**Given exercise**
Pull out the rows beginning with the one that contains "MGL: 1:03 -> none" and ending with the one that contains "QXP dial: cream -> grey", and reproduce them unchanged.

**Data supplied**
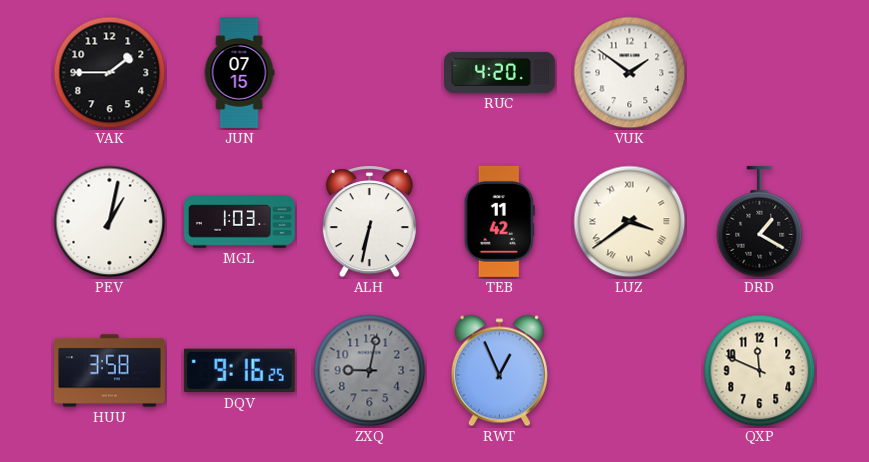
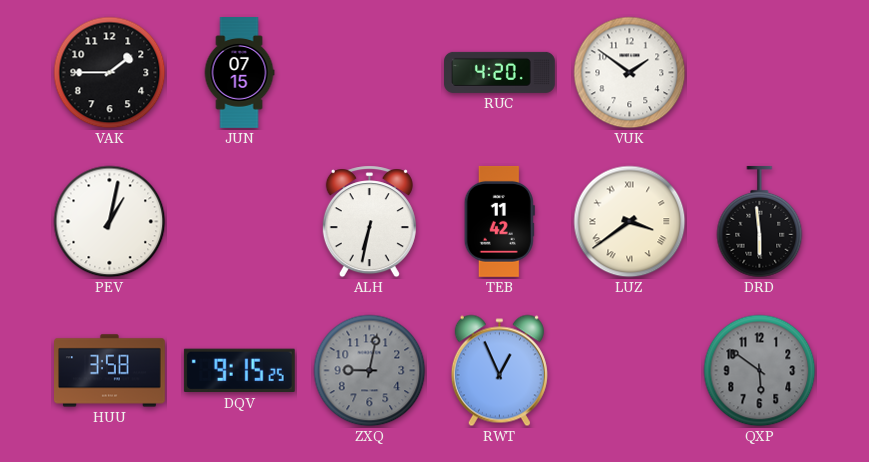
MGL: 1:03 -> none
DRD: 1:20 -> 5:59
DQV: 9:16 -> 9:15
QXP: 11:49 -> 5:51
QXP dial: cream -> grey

==

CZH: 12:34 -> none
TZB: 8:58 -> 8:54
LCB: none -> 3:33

**Full output**
MGL: 1:03 -> none
DRD: 1:20 -> 5:59
DQV: 9:16 -> 9:15
QXP: 11:49 -> 5:51
QXP dial: cream -> grey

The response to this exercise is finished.